(Stored records)
************
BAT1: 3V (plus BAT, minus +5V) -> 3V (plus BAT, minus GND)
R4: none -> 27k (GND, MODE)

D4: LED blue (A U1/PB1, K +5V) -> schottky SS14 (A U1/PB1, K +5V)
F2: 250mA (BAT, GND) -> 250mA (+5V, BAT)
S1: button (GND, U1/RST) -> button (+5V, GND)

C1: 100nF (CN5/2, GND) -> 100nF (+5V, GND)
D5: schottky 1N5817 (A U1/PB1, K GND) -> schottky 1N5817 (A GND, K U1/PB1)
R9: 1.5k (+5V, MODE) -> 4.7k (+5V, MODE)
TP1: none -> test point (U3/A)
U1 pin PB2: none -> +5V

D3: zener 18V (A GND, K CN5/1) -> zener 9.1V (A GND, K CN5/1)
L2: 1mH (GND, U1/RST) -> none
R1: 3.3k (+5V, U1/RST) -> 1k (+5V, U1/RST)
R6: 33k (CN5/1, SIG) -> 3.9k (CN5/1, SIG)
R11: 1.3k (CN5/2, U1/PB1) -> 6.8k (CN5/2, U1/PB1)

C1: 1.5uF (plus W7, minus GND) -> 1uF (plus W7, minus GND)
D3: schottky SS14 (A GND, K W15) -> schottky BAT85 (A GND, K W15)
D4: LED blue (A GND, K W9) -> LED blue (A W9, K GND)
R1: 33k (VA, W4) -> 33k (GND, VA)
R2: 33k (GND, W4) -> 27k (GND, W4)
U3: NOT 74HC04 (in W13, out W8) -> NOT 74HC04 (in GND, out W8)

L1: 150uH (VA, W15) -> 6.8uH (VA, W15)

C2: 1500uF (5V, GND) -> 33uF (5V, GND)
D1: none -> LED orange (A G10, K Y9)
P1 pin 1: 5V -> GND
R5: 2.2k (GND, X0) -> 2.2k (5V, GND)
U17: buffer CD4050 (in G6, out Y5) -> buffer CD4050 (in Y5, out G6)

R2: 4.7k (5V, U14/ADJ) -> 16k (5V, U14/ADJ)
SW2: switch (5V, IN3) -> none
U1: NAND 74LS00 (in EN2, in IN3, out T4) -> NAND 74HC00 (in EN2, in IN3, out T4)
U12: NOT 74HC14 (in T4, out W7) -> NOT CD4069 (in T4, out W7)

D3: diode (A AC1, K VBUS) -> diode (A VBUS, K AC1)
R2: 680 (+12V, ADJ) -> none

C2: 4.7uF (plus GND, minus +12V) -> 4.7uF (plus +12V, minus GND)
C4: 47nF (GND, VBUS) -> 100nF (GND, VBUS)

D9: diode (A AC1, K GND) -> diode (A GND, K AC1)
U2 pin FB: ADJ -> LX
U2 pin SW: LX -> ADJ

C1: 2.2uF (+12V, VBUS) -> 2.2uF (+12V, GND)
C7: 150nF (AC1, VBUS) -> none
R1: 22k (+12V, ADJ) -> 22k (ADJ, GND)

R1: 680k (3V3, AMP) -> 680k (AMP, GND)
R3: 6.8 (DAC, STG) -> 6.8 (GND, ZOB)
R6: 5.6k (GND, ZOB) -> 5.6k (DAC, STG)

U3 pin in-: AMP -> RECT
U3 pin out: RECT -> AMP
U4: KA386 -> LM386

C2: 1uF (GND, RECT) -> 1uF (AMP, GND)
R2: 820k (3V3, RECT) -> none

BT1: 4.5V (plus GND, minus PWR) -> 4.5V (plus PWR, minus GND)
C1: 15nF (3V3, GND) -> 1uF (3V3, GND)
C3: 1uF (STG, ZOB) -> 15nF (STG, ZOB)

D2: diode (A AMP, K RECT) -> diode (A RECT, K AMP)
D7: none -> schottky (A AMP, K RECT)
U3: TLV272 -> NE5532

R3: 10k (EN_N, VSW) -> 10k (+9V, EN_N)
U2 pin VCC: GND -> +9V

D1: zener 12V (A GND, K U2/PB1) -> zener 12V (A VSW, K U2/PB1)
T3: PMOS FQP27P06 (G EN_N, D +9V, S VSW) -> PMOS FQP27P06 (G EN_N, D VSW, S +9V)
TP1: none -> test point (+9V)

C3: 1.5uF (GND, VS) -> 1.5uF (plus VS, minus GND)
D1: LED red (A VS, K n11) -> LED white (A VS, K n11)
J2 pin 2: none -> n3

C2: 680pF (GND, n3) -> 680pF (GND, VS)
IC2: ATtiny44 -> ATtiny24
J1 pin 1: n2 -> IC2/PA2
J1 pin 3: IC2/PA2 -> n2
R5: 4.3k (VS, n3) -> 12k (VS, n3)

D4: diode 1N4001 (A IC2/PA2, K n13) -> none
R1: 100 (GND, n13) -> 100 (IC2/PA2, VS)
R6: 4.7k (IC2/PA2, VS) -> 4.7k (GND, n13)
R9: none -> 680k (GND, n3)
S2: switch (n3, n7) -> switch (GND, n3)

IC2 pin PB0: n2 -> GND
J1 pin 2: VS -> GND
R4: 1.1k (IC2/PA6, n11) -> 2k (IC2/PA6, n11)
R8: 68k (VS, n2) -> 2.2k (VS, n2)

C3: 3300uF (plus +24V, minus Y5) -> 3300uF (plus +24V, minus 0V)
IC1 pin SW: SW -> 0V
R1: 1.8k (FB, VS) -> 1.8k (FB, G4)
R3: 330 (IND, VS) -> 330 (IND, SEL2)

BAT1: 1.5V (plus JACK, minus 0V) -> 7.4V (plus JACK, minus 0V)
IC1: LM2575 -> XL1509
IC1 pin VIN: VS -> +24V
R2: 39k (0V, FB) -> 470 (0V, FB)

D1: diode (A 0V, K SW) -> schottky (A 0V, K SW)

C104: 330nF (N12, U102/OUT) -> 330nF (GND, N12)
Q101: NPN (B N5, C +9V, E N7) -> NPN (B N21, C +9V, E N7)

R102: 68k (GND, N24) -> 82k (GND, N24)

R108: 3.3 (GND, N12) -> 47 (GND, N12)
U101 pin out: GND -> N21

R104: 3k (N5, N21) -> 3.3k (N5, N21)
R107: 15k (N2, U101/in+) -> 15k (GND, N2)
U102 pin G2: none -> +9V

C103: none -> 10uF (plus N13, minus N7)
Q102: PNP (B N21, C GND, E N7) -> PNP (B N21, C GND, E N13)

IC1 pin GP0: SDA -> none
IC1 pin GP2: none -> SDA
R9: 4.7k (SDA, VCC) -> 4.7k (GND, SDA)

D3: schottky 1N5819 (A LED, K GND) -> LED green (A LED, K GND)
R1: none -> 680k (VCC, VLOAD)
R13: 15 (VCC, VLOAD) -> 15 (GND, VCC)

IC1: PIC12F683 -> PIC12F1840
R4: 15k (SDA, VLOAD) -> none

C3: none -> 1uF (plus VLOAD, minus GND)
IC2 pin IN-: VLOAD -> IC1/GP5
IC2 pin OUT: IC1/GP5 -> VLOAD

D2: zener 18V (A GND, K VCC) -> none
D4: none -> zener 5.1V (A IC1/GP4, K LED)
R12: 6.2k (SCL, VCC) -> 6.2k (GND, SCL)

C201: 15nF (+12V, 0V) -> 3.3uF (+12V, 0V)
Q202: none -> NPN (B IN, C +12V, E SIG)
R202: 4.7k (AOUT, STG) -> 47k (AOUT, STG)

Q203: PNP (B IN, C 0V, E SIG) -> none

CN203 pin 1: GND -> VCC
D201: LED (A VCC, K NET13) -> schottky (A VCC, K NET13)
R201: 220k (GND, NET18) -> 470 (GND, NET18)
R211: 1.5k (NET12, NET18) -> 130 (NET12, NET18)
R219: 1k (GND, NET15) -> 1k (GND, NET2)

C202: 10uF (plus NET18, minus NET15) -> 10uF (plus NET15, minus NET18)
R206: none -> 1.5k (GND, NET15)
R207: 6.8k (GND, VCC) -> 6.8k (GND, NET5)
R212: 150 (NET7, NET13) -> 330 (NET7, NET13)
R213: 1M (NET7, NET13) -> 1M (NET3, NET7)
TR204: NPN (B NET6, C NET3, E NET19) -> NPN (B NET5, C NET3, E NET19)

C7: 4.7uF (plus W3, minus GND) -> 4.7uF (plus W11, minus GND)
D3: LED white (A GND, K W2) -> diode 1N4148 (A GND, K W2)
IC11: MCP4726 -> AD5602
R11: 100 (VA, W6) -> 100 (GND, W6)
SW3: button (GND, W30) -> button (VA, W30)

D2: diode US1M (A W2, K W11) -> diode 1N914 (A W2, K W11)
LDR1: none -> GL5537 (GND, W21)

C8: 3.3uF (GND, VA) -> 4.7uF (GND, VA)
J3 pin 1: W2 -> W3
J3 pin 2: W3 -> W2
************
What needs to be done:
The lines you need are those containing "point"; find them in the records and copy them.

Answer for the task:
TP1: none -> test point (U3/A)
TP1: none -> test point (+9V)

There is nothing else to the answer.